(Spatial reasoning data)
___

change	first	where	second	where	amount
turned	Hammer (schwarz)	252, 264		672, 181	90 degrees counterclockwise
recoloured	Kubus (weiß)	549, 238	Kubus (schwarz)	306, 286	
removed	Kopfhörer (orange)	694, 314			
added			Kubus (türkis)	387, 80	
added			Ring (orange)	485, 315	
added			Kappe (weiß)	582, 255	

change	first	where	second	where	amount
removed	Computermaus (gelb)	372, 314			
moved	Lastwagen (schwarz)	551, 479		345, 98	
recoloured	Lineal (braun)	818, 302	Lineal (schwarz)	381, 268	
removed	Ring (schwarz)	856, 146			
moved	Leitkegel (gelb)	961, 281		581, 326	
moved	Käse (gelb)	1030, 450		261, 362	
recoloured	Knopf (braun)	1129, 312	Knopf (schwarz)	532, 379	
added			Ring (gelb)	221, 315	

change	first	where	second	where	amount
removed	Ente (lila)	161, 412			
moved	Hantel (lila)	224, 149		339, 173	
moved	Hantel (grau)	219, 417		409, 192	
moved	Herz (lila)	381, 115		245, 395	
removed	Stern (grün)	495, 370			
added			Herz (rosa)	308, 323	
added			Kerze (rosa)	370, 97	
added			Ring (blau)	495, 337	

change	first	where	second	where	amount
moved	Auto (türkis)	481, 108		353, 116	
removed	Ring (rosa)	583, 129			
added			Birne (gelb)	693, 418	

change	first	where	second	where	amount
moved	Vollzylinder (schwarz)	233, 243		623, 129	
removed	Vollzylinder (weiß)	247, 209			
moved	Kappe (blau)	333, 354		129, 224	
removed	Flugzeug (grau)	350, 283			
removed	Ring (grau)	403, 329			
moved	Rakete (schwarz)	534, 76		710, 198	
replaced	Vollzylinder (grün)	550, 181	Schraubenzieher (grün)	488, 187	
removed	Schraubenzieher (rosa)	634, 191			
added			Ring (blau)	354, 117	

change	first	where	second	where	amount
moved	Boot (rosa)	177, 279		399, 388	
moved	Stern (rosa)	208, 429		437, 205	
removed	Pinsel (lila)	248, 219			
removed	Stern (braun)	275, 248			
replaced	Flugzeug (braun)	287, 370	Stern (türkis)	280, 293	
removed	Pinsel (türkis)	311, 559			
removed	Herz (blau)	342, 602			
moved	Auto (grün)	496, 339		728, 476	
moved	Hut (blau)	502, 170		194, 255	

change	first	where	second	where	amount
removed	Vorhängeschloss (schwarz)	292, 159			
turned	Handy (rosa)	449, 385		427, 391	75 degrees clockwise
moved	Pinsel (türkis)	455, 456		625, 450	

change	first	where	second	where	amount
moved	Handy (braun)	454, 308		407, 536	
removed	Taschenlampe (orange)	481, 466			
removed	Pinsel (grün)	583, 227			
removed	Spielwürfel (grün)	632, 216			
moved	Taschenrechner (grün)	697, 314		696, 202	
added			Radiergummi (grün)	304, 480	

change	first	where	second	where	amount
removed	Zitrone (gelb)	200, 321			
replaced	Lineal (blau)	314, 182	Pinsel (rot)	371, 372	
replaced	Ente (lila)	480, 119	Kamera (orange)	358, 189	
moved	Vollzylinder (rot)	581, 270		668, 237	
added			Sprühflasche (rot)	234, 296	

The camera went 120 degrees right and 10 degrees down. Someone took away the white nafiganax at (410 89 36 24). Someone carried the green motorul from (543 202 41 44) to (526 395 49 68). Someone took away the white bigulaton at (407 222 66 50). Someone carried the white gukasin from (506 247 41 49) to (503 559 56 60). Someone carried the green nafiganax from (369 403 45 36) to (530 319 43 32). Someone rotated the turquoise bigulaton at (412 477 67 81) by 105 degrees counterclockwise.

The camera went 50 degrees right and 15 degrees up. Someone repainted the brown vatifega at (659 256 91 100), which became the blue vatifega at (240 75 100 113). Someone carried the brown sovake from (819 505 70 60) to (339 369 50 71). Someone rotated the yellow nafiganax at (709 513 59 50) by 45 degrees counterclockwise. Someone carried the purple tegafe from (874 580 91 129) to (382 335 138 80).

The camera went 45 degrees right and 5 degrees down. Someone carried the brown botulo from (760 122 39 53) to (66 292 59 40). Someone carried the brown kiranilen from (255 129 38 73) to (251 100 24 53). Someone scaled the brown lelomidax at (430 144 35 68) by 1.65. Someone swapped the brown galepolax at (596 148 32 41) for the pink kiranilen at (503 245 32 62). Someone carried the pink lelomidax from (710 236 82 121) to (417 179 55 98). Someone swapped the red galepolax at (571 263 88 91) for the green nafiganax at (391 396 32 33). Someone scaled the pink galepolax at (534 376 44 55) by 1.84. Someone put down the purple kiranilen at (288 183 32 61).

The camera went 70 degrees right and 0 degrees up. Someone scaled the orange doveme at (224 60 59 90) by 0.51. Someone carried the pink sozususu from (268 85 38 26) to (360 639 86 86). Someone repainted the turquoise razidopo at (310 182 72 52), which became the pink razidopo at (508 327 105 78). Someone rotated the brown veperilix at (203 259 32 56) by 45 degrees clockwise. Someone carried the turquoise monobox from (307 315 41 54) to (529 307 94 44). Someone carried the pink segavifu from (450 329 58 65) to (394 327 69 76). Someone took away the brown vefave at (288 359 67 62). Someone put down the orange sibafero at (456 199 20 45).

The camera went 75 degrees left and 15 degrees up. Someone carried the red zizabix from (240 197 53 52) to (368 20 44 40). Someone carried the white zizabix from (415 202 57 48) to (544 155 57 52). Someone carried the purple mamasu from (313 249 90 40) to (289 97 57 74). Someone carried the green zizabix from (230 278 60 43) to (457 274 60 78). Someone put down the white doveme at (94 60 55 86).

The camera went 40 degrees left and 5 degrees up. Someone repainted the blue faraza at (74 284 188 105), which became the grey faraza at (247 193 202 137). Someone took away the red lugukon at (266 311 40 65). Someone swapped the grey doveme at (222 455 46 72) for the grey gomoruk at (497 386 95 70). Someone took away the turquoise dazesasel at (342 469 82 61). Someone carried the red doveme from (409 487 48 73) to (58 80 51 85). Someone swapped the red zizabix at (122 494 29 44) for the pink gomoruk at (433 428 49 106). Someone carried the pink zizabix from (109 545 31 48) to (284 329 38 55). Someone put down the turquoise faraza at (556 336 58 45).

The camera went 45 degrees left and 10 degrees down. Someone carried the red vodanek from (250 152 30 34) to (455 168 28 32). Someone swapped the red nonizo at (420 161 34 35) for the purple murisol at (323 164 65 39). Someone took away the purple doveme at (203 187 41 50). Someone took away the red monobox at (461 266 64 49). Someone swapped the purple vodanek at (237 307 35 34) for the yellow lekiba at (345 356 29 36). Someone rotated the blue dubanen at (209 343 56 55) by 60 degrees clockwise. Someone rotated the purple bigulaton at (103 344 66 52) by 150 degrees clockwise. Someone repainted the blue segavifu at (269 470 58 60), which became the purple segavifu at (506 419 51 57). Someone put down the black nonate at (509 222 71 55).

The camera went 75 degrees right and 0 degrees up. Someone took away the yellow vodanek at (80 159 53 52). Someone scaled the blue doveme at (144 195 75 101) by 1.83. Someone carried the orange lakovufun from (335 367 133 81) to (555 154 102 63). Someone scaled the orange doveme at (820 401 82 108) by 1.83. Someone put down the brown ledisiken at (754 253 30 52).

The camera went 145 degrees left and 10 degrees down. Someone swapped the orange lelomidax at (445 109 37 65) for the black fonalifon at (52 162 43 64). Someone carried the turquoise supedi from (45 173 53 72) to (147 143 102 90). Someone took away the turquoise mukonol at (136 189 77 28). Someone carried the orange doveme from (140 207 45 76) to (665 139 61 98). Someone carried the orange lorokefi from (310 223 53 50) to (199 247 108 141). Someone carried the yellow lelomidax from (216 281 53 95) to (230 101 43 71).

___

**Exercise requirements**
Show all lines from the data above in which the word "Kubus" appears.

**Result for this exercise**
recoloured	Kubus (weiß)	549, 238	Kubus (schwarz)	306, 286	
added			Kubus (türkis)	387, 80	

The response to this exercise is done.